> Task to carry out
Copy out all lines bearing the word "turquoise" from the listing below.

[Opening Task inputs section]

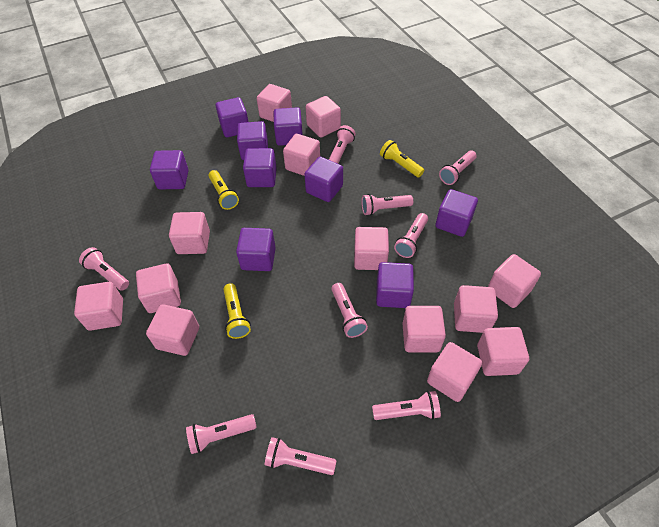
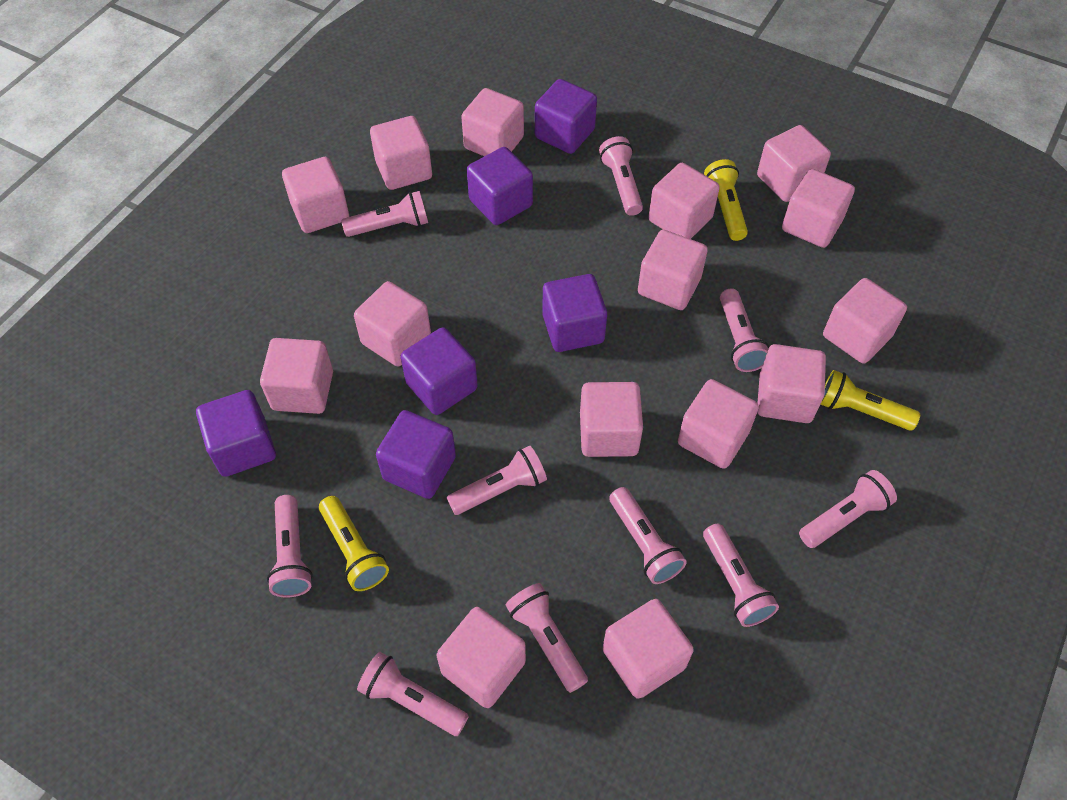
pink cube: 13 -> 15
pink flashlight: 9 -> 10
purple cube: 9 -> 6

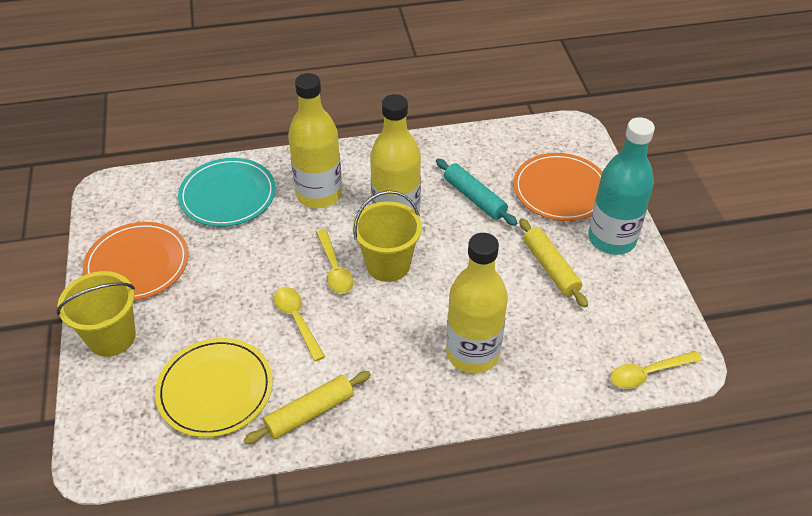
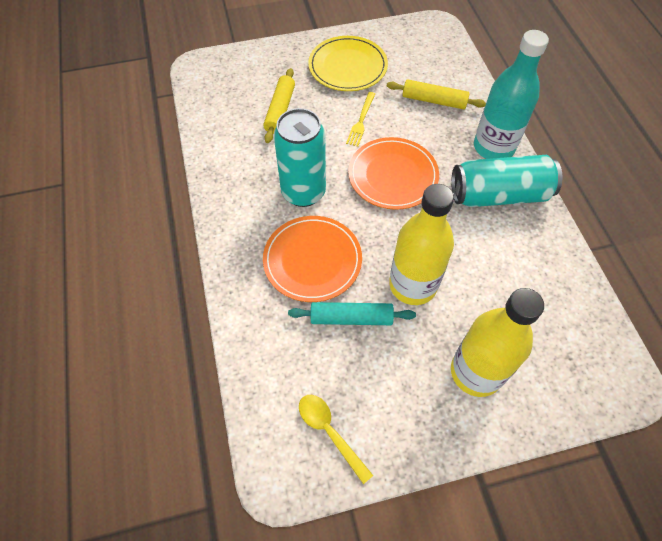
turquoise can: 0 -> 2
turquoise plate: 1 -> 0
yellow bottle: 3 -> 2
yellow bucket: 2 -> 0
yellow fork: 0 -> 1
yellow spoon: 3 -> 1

[Closing Task inputs section]
[Opening Task inputs section]

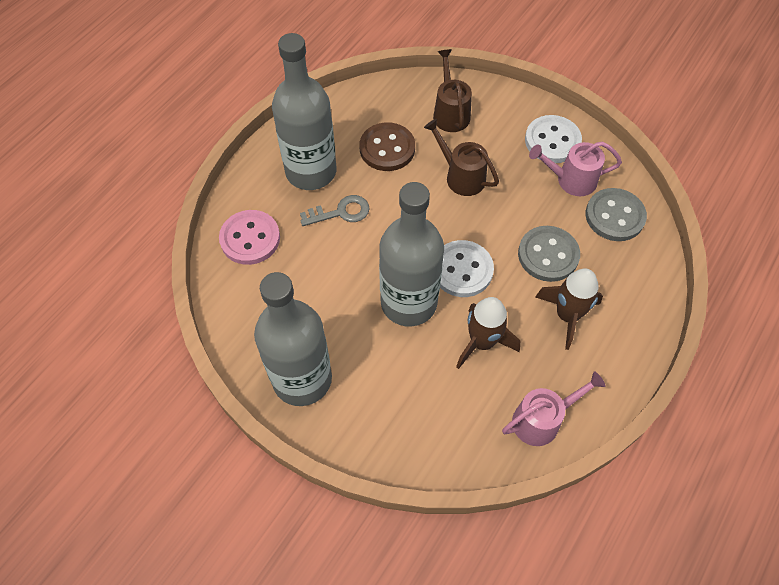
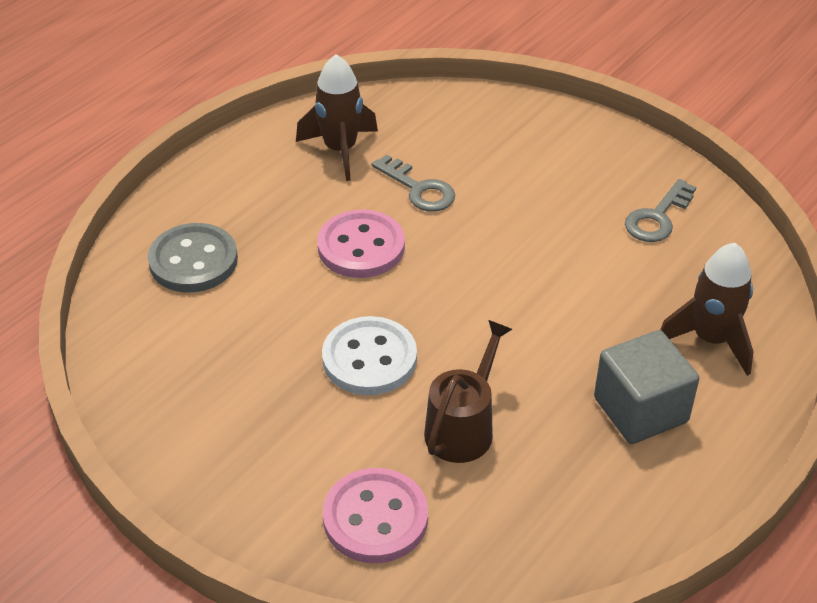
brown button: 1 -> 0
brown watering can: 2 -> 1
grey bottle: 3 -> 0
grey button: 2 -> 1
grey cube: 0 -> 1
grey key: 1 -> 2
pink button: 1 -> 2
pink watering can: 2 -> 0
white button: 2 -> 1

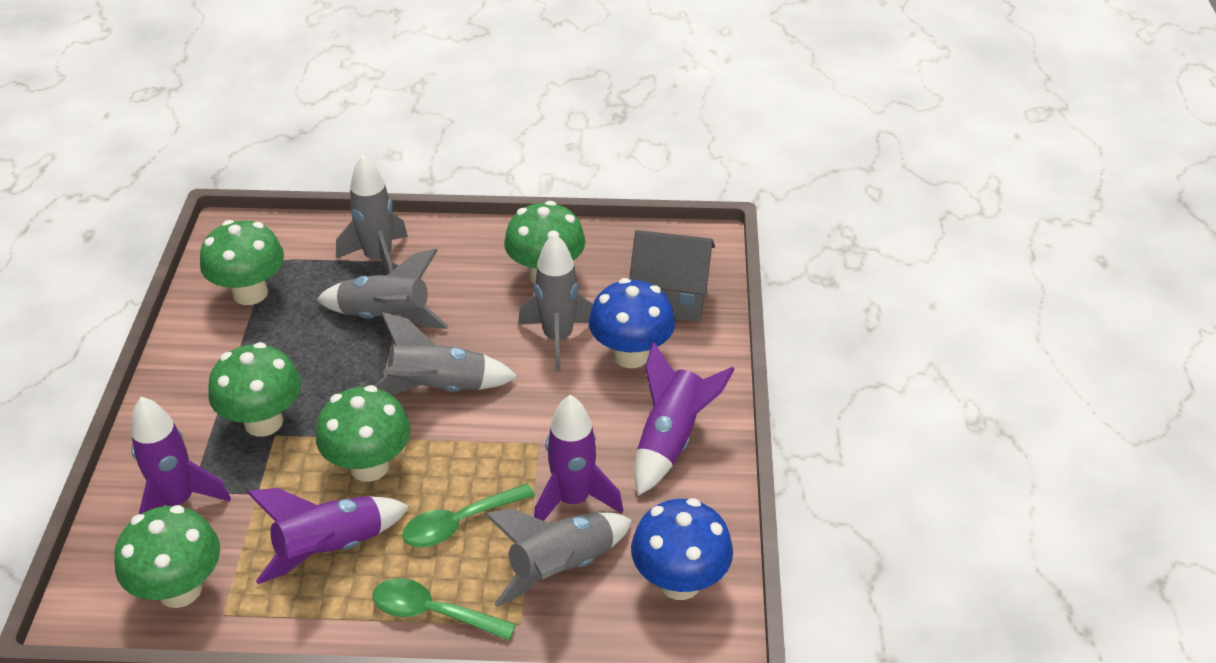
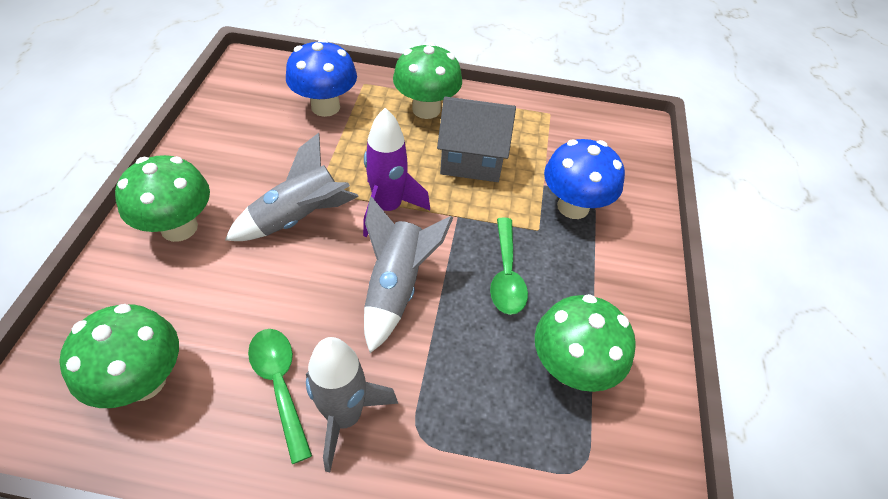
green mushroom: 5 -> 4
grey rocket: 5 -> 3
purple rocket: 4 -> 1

[Closing Task inputs section]

> Exercise result
turquoise can: 0 -> 2
turquoise plate: 1 -> 0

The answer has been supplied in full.